__WORK ORDER__
Take every line in the entries that includes the word "yellow" and copy it.
**** RECORDED INFORMATION ****
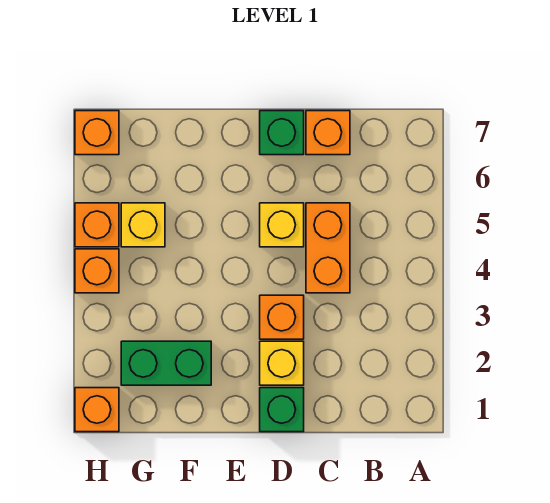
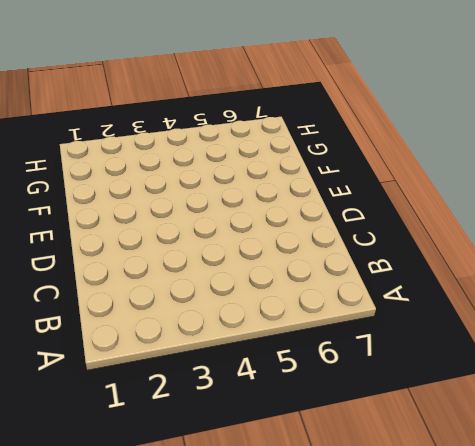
none -> orange 1x2 brick [306,203,350,293]
none -> orange 1x1 brick [306,111,350,155]
none -> green 1x1 brick [260,388,304,432]

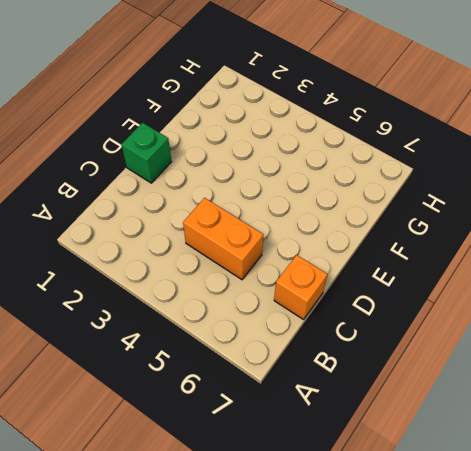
none -> yellow 1x1 brick [260,341,304,385]
none -> orange 1x1 brick [260,295,304,339]
none -> yellow 1x1 brick [260,203,304,247]

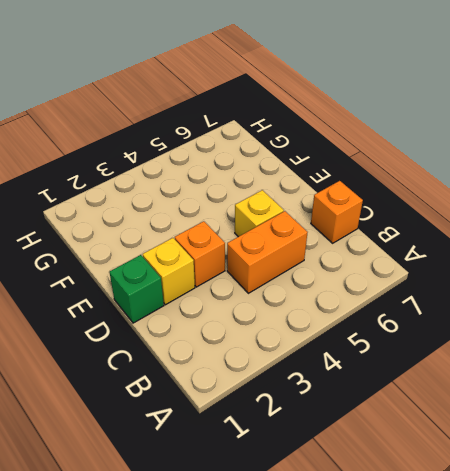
none -> green 1x1 brick [260,111,304,155]
none -> green 1x2 brick [121,341,211,385]
none -> yellow 1x1 brick [121,203,165,247]

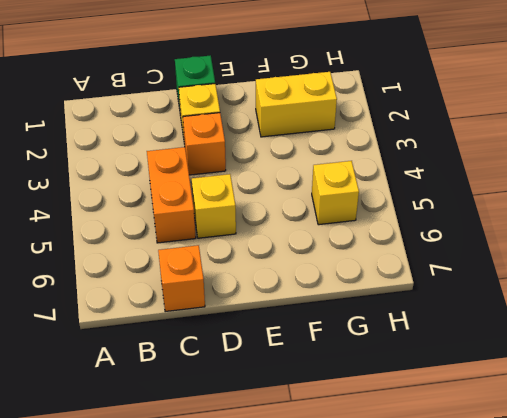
yellow 1x2 brick [256,72,337,137] -> green 1x2 brick [121,341,211,385]
none -> green 1x1 brick [260,111,304,155]
none -> orange 1x1 brick [75,388,119,432]
none -> orange 1x1 brick [75,249,119,293]

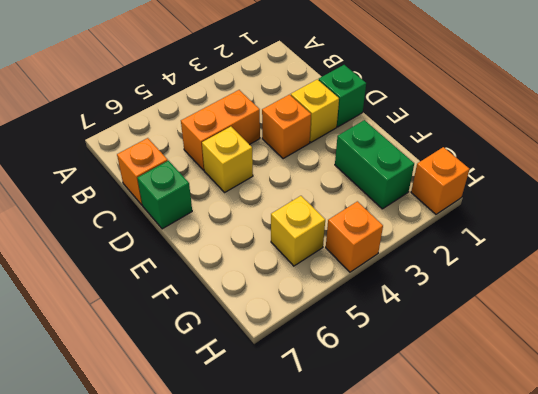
none -> orange 1x1 brick [75,203,119,247]
none -> orange 1x1 brick [75,111,119,155]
****
__OUTPUT OF THE TASK__
none -> yellow 1x1 brick [260,341,304,385]
none -> yellow 1x1 brick [260,203,304,247]
none -> yellow 1x1 brick [121,203,165,247]
yellow 1x2 brick [256,72,337,137] -> green 1x2 brick [121,341,211,385]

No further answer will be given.